[EXCERPTED RECORDS — start]

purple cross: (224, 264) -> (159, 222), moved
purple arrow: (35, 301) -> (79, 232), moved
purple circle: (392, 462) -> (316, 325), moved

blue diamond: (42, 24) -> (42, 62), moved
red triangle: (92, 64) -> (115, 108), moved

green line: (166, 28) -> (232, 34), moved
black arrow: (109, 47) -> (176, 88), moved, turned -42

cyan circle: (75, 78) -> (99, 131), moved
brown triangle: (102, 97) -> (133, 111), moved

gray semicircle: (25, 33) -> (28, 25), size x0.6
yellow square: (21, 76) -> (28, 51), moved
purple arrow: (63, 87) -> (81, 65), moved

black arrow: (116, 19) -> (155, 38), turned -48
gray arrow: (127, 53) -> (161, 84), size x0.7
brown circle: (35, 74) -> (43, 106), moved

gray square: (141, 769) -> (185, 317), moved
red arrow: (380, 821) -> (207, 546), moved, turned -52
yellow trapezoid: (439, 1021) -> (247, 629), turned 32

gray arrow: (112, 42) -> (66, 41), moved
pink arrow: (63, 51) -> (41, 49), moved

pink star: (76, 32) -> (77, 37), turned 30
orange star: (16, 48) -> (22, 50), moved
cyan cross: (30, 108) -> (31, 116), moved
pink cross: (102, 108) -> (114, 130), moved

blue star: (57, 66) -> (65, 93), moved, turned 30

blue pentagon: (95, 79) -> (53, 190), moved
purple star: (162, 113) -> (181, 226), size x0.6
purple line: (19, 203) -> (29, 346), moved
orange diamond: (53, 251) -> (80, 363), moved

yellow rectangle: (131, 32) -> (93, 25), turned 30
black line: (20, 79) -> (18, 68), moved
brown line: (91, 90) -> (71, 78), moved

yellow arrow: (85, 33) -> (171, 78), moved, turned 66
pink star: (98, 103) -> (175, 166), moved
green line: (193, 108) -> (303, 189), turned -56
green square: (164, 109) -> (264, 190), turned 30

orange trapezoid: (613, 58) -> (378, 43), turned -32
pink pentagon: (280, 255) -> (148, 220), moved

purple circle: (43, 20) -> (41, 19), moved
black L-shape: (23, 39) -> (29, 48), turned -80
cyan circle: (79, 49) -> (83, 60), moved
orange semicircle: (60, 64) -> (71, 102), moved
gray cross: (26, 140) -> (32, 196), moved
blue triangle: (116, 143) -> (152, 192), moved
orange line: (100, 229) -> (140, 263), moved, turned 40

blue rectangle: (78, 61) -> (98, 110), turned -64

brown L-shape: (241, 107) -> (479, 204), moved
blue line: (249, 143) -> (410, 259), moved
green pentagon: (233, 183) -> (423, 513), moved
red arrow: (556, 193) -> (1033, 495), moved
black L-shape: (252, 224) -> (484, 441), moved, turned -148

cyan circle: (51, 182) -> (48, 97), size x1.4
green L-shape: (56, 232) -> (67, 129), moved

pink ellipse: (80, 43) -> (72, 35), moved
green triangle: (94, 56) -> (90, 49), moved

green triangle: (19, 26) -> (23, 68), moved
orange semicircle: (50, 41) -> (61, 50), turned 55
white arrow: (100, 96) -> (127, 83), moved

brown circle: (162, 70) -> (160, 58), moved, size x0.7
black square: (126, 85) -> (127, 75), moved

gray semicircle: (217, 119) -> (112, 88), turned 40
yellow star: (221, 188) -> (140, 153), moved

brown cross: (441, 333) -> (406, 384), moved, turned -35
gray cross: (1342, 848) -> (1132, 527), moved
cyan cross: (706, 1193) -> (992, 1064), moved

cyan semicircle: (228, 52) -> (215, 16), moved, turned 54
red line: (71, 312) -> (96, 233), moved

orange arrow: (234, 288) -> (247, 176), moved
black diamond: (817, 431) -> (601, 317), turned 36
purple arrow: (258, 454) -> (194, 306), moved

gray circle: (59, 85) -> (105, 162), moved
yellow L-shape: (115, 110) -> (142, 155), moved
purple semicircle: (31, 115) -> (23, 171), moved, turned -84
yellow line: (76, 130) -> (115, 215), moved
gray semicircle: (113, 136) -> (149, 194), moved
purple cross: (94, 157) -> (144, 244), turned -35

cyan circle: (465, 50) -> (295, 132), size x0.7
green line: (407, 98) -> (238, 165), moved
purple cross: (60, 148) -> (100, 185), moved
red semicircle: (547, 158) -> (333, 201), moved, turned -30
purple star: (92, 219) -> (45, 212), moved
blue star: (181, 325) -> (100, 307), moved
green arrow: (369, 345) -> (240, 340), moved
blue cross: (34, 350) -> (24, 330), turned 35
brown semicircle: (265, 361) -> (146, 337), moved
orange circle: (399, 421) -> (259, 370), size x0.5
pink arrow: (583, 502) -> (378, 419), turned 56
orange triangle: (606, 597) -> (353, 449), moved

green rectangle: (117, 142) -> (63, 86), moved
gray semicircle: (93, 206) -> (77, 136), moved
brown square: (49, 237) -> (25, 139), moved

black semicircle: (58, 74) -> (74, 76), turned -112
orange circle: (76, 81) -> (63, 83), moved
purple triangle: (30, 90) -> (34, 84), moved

[EXCERPTED RECORDS — finish]

ASSIGNMENT:
All that belongs in the answer is the run of lines above from the line containing "yellow square: (21, 76) -> (28, 51), moved" through the line containing "blue line: (249, 143) -> (410, 259), moved", exactly as written.

WORKED SOLUTION:
yellow square: (21, 76) -> (28, 51), moved
purple arrow: (63, 87) -> (81, 65), moved

black arrow: (116, 19) -> (155, 38), turned -48
gray arrow: (127, 53) -> (161, 84), size x0.7
brown circle: (35, 74) -> (43, 106), moved

gray square: (141, 769) -> (185, 317), moved
red arrow: (380, 821) -> (207, 546), moved, turned -52
yellow trapezoid: (439, 1021) -> (247, 629), turned 32

gray arrow: (112, 42) -> (66, 41), moved
pink arrow: (63, 51) -> (41, 49), moved

pink star: (76, 32) -> (77, 37), turned 30
orange star: (16, 48) -> (22, 50), moved
cyan cross: (30, 108) -> (31, 116), moved
pink cross: (102, 108) -> (114, 130), moved

blue star: (57, 66) -> (65, 93), moved, turned 30

blue pentagon: (95, 79) -> (53, 190), moved
purple star: (162, 113) -> (181, 226), size x0.6
purple line: (19, 203) -> (29, 346), moved
orange diamond: (53, 251) -> (80, 363), moved

yellow rectangle: (131, 32) -> (93, 25), turned 30
black line: (20, 79) -> (18, 68), moved
brown line: (91, 90) -> (71, 78), moved

yellow arrow: (85, 33) -> (171, 78), moved, turned 66
pink star: (98, 103) -> (175, 166), moved
green line: (193, 108) -> (303, 189), turned -56
green square: (164, 109) -> (264, 190), turned 30

orange trapezoid: (613, 58) -> (378, 43), turned -32
pink pentagon: (280, 255) -> (148, 220), moved

purple circle: (43, 20) -> (41, 19), moved
black L-shape: (23, 39) -> (29, 48), turned -80
cyan circle: (79, 49) -> (83, 60), moved
orange semicircle: (60, 64) -> (71, 102), moved
gray cross: (26, 140) -> (32, 196), moved
blue triangle: (116, 143) -> (152, 192), moved
orange line: (100, 229) -> (140, 263), moved, turned 40

blue rectangle: (78, 61) -> (98, 110), turned -64

brown L-shape: (241, 107) -> (479, 204), moved
blue line: (249, 143) -> (410, 259), moved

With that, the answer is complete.